■ Records for processing:
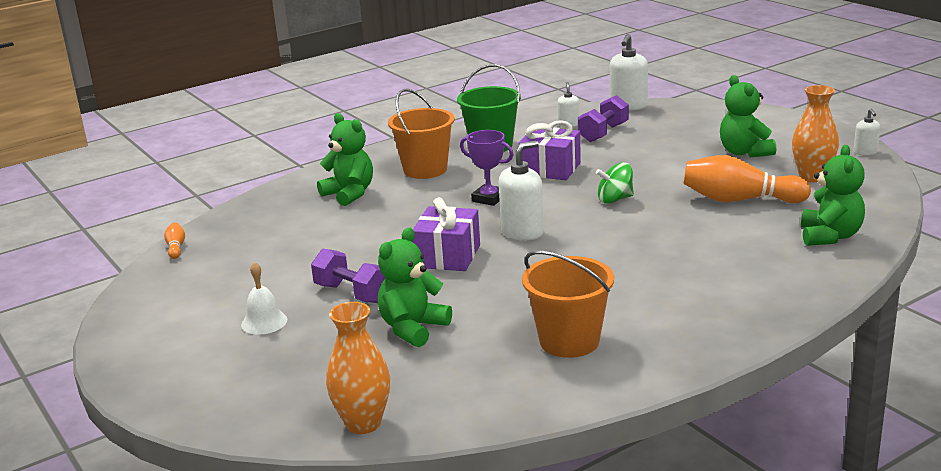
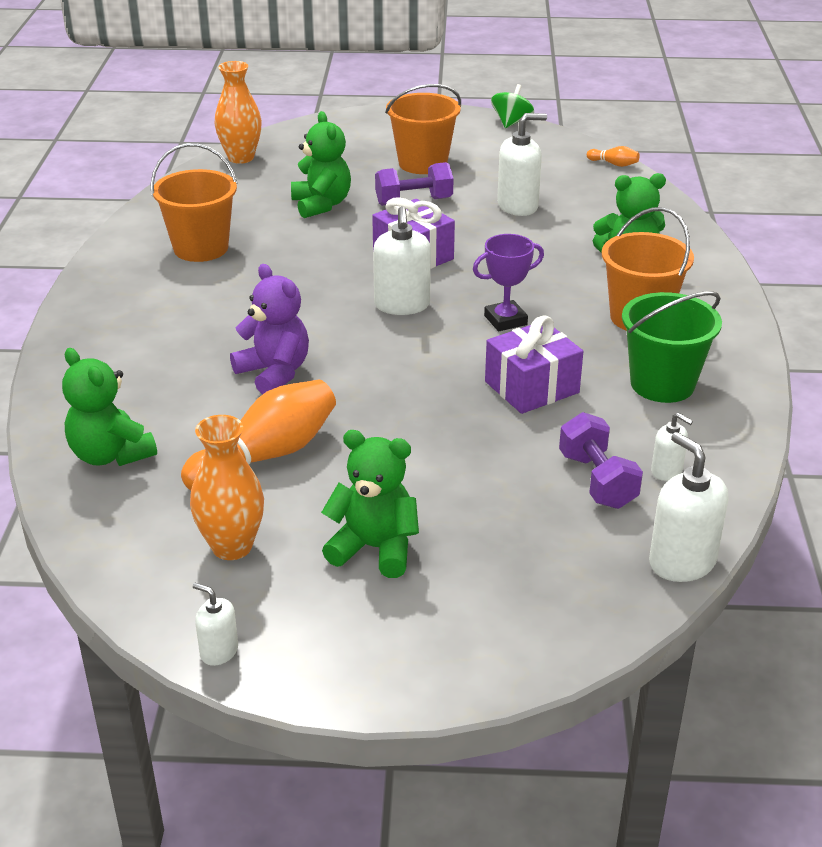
camera: 125 degrees right, 10 degrees up
white bell [241,262,287,335] -> orange bucket [385,84,461,174]
green spinning top [596,162,634,204] -> green spinning top moved to [491,84,534,128]
none -> purple teddy bear [230,264,309,394]
none -> white soap dispenser [497,113,547,216]

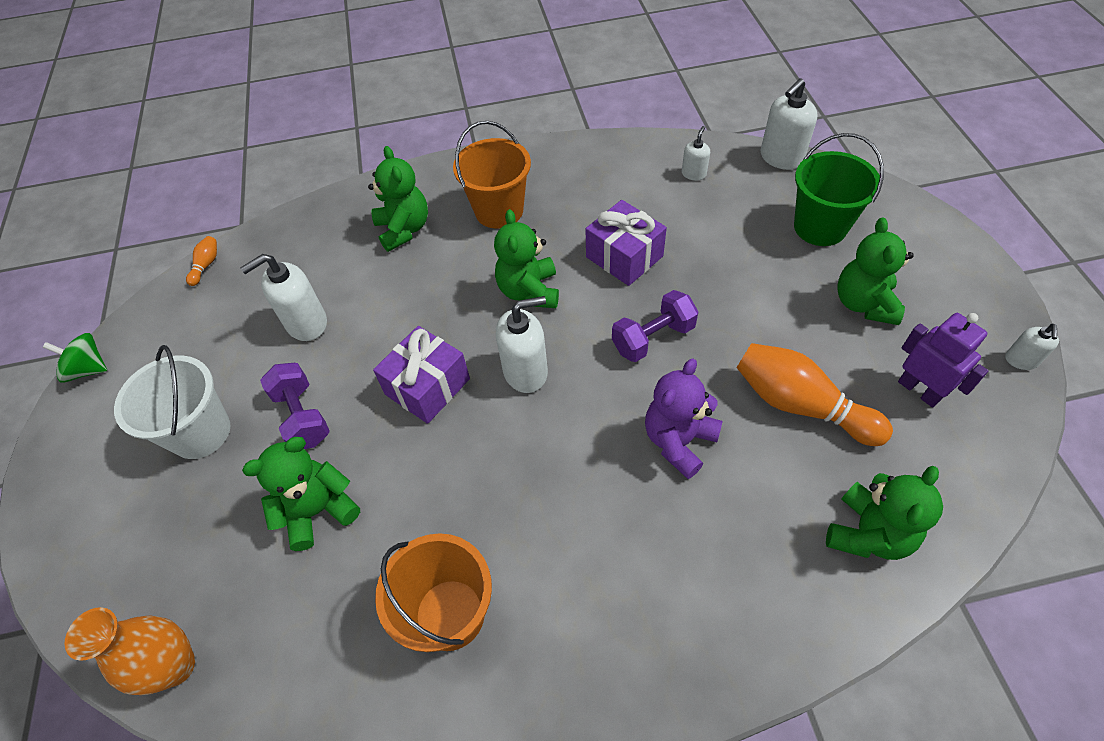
camera: 100 degrees left, 20 degrees up
orange vase [190,415,264,560] -> purple robot [898,313,988,407]
orange bucket [385,84,461,174] -> white bucket [114,345,230,459]
purple trophy [473,234,544,331] -> green teddy bear [494,209,559,308]
white soap dispenser [497,113,547,216] -> white soap dispenser turned 90 degrees counterclockwise [240,254,327,341]
purple dumbbell [559,412,643,509] -> purple dumbbell moved to [612,290,698,362]
green bucket [622,292,722,403] -> green bucket moved to [794,133,884,246]

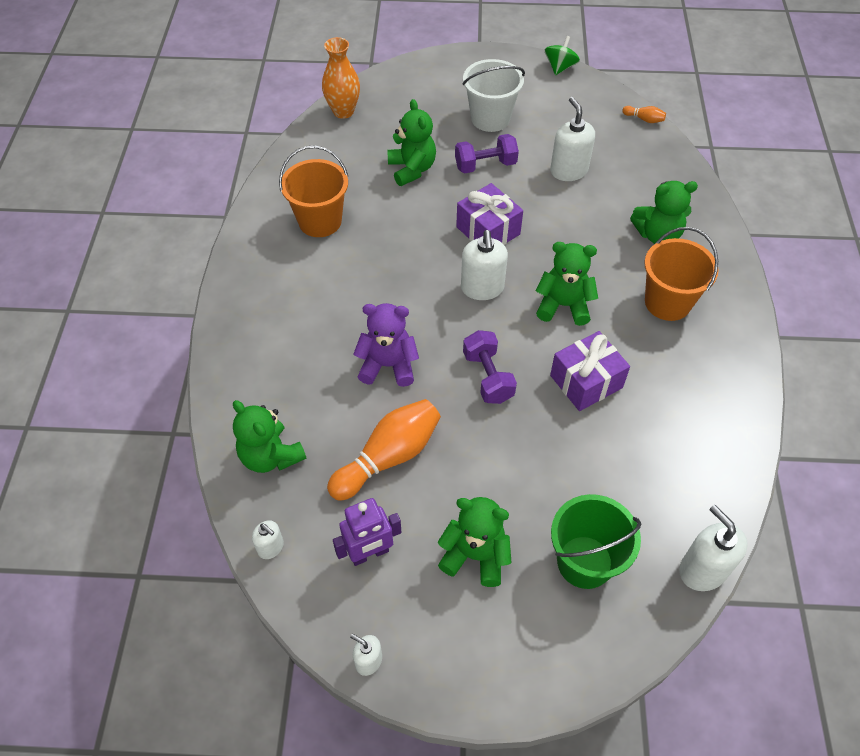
camera: 100 degrees right, 0 degrees up
purple teddy bear [645,358,722,479] -> purple teddy bear turned 45 degrees counterclockwise [353,303,419,387]
white soap dispenser [682,126,710,181] -> white soap dispenser moved to [252,520,284,559]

■ Task prompt: Scan the data, and report each line that uses the word "white".

■ Answer space:
white bell [241,262,287,335] -> orange bucket [385,84,461,174]
none -> white soap dispenser [497,113,547,216]
orange bucket [385,84,461,174] -> white bucket [114,345,230,459]
white soap dispenser [497,113,547,216] -> white soap dispenser turned 90 degrees counterclockwise [240,254,327,341]
white soap dispenser [682,126,710,181] -> white soap dispenser moved to [252,520,284,559]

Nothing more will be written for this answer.